#### The task:
Set down again exactly the lines of the listing below that fall between the line holding "(608, 141) = (432, 128): red" and the line holding "camera: 35 degrees right, 15 degrees down", inclusive.
****************
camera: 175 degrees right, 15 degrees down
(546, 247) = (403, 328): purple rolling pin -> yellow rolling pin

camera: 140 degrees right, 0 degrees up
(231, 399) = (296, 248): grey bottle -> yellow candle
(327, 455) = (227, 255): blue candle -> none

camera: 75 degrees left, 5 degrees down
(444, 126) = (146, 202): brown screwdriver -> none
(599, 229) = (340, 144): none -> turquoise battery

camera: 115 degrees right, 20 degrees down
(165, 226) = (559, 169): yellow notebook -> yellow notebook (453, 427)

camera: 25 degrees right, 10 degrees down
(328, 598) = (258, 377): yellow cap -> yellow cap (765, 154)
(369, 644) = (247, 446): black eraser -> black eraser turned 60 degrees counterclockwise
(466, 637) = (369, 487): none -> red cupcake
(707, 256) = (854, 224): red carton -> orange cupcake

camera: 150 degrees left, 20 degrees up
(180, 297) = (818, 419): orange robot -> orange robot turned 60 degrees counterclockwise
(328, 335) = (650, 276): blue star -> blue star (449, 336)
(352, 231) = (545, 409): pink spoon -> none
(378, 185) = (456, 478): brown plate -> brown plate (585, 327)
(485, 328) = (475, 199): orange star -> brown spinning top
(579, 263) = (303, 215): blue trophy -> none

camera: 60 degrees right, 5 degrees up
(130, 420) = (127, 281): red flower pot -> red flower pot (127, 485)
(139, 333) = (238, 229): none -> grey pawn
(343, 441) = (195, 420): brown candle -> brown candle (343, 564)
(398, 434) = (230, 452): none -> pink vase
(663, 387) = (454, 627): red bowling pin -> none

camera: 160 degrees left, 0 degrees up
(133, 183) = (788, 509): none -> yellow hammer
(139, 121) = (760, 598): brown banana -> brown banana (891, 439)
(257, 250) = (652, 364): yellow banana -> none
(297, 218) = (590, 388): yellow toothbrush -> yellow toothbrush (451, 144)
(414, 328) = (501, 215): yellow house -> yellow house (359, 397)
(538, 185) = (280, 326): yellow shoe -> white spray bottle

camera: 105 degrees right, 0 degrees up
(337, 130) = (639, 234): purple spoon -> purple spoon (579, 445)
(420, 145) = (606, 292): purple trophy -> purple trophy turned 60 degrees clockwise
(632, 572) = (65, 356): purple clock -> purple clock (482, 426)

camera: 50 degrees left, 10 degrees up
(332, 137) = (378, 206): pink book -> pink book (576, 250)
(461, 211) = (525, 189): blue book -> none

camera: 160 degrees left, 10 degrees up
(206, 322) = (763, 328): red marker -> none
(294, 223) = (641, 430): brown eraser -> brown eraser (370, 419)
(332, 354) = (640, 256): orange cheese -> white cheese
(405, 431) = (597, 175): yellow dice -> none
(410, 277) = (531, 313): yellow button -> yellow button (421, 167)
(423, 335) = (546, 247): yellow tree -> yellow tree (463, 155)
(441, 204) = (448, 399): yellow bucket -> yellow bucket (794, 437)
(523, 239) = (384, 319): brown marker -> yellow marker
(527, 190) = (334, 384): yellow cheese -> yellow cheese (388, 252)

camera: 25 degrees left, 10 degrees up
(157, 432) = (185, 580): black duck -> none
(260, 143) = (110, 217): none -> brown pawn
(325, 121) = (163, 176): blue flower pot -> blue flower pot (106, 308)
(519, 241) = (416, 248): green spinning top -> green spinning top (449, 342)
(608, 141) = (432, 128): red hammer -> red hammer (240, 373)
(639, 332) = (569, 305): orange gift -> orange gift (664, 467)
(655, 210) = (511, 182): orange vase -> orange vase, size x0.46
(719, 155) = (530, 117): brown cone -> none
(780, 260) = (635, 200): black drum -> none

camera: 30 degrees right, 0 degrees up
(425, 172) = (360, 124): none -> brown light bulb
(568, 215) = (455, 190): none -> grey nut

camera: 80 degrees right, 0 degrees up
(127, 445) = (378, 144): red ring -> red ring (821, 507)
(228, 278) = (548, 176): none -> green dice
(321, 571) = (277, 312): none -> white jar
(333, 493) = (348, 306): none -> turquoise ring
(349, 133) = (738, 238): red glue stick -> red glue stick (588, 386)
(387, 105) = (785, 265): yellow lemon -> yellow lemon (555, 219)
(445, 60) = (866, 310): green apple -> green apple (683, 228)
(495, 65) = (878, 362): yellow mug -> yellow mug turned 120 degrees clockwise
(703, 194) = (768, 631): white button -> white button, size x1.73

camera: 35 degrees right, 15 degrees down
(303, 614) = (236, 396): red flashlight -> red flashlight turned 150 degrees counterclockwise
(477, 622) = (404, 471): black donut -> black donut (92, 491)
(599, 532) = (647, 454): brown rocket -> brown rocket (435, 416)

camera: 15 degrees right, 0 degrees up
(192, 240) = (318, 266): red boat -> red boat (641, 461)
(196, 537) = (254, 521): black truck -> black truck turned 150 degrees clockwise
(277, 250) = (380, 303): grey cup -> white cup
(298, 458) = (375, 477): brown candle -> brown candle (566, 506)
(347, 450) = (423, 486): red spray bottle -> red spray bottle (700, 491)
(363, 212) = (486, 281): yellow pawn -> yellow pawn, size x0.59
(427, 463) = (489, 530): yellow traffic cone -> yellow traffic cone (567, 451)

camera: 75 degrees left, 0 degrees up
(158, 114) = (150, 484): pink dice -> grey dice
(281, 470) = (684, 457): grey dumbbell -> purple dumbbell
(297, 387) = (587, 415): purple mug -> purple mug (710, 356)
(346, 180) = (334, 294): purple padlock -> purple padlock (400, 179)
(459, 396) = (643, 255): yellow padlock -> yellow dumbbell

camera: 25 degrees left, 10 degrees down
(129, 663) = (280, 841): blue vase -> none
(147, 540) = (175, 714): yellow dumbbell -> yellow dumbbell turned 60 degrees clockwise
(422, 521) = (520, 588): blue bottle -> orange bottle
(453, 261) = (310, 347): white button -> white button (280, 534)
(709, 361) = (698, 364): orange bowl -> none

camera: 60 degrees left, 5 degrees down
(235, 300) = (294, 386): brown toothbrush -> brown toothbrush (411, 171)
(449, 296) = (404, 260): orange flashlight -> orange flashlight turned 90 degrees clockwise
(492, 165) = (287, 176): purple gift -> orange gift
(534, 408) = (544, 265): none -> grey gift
****************
#### Answer below:
(608, 141) = (432, 128): red hammer -> red hammer (240, 373)
(639, 332) = (569, 305): orange gift -> orange gift (664, 467)
(655, 210) = (511, 182): orange vase -> orange vase, size x0.46
(719, 155) = (530, 117): brown cone -> none
(780, 260) = (635, 200): black drum -> none

camera: 30 degrees right, 0 degrees up
(425, 172) = (360, 124): none -> brown light bulb
(568, 215) = (455, 190): none -> grey nut

camera: 80 degrees right, 0 degrees up
(127, 445) = (378, 144): red ring -> red ring (821, 507)
(228, 278) = (548, 176): none -> green dice
(321, 571) = (277, 312): none -> white jar
(333, 493) = (348, 306): none -> turquoise ring
(349, 133) = (738, 238): red glue stick -> red glue stick (588, 386)
(387, 105) = (785, 265): yellow lemon -> yellow lemon (555, 219)
(445, 60) = (866, 310): green apple -> green apple (683, 228)
(495, 65) = (878, 362): yellow mug -> yellow mug turned 120 degrees clockwise
(703, 194) = (768, 631): white button -> white button, size x1.73

camera: 35 degrees right, 15 degrees down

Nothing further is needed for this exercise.